[What the exercise asks]
Your response should be the lines from the one holding "75 degrees clockwise" to the last line of the data below, copied exactly and with no additions.
Listed entries START
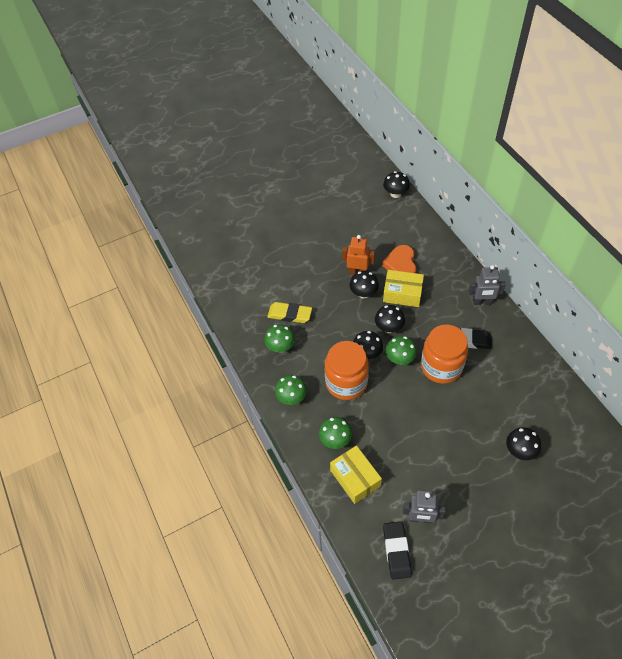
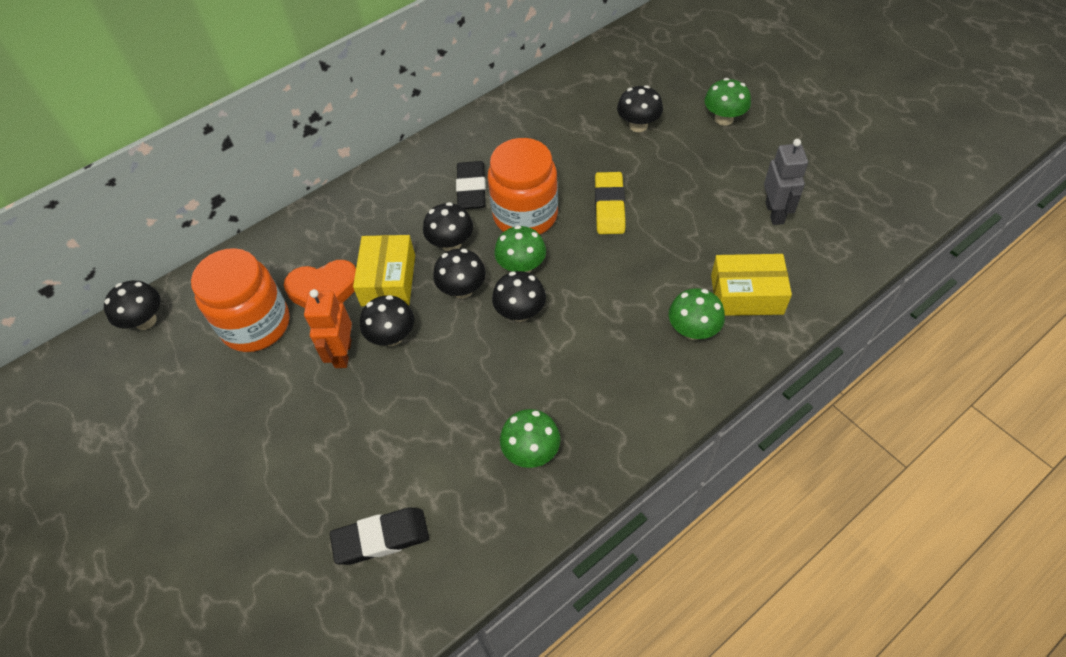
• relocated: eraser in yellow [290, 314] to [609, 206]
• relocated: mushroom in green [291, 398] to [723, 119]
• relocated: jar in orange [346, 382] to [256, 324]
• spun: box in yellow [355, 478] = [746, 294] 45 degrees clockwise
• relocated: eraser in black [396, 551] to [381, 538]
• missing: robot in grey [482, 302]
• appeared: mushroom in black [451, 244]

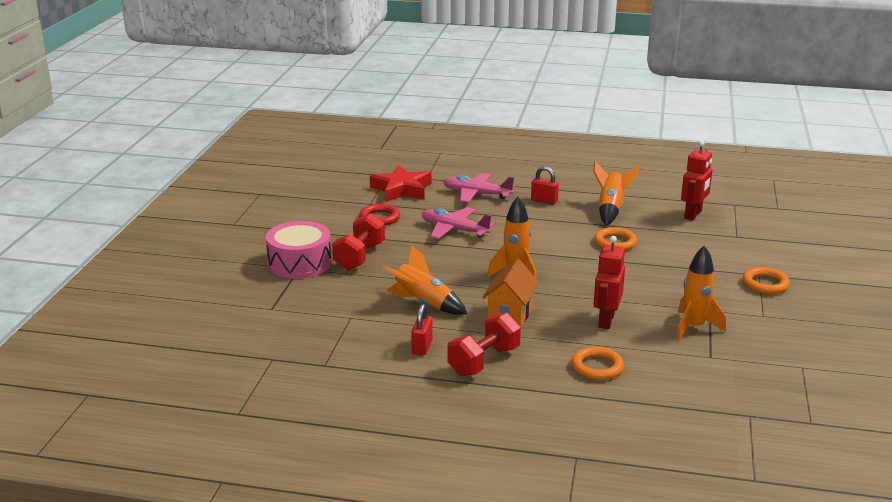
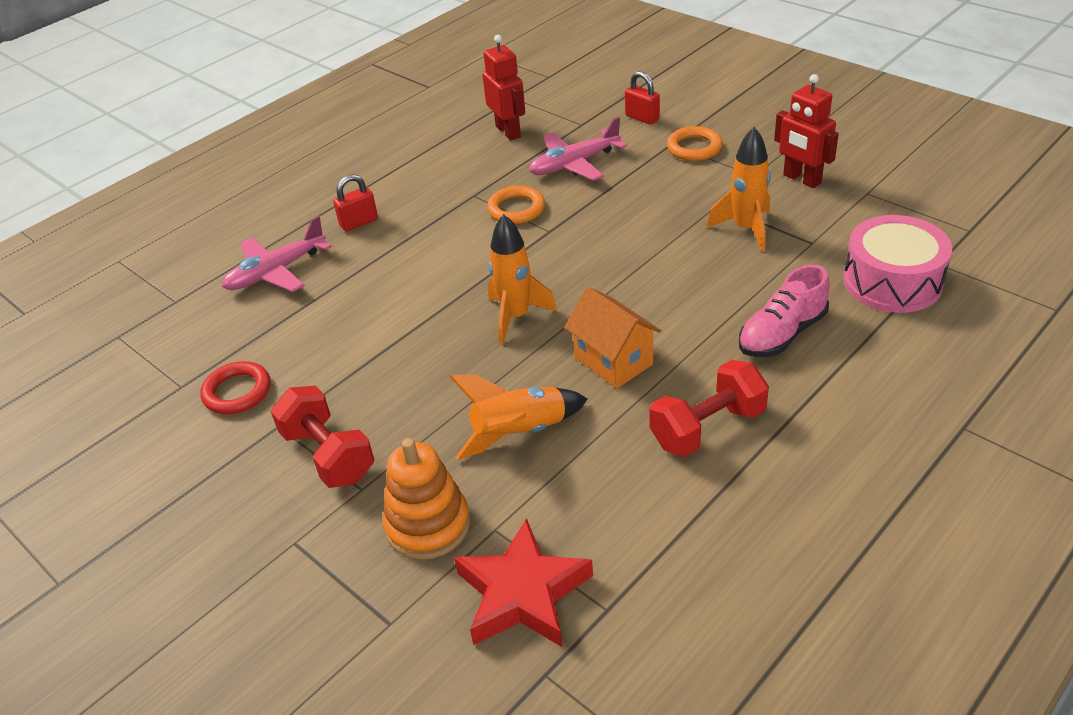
• relocated: drum in pink [300, 263] to [892, 281]
• relocated: star in red [401, 189] to [523, 593]
• relocated: padlock in red [422, 347] to [642, 118]
• relocated: plane in pink [454, 230] to [574, 164]
• spun: dumbbell in red [484, 361] = [707, 428] 75 degrees clockwise
• exchanged: ring in orange [597, 367] to shoe in pink [782, 334]
• relocated: robot in red [606, 320] to [801, 179]
• missing: rocket in orange [610, 209]
• appeared: stacking toy in orange [428, 525]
Listed entries END
[Result of the task]
• spun: dumbbell in red [484, 361] = [707, 428] 75 degrees clockwise
• exchanged: ring in orange [597, 367] to shoe in pink [782, 334]
• relocated: robot in red [606, 320] to [801, 179]
• missing: rocket in orange [610, 209]
• appeared: stacking toy in orange [428, 525]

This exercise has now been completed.